GIVEN INFORMATION —

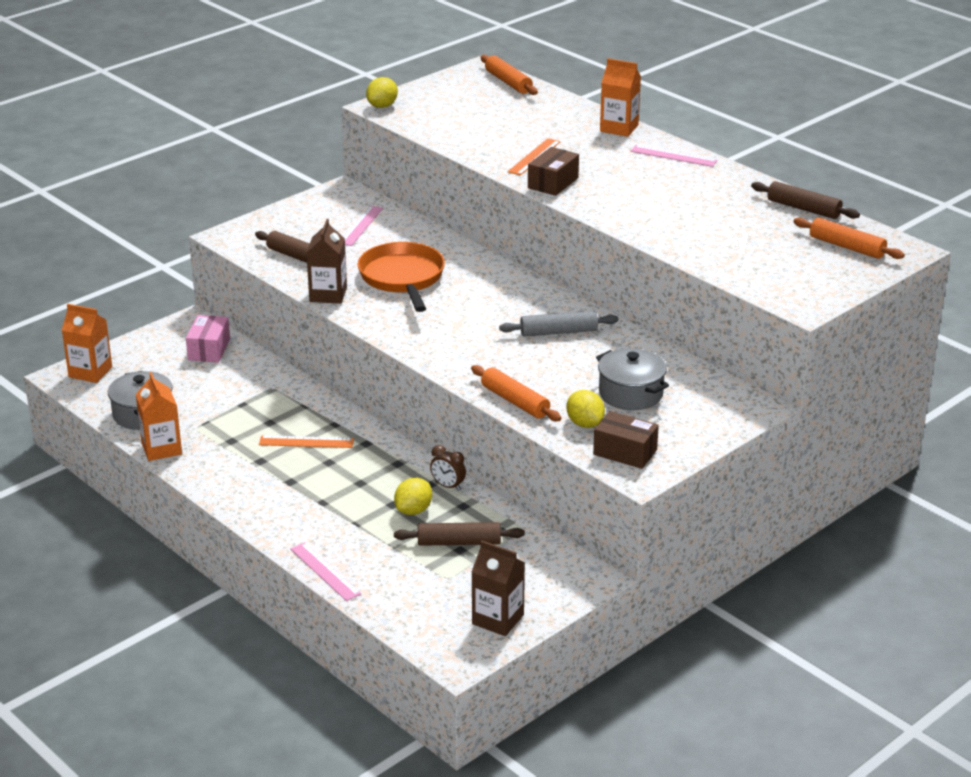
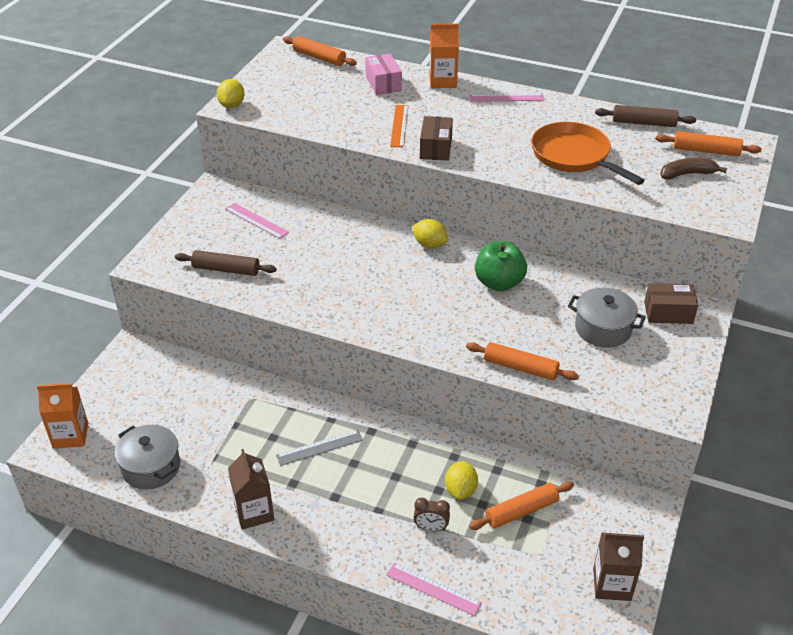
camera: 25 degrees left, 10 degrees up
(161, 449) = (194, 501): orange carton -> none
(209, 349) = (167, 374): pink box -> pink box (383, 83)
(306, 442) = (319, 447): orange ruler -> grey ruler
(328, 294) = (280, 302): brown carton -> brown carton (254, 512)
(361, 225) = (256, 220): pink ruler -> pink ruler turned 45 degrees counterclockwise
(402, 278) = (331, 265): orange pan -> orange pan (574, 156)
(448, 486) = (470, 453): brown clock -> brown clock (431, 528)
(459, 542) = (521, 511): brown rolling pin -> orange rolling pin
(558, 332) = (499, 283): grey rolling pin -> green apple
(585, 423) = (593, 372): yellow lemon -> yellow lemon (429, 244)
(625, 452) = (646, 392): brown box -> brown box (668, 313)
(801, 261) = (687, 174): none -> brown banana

WHAT TO PRODUCE — Please count, in the material above, the lines that hold the word "rolling", and report only the total.

RESPONSE TO THE TASK — 2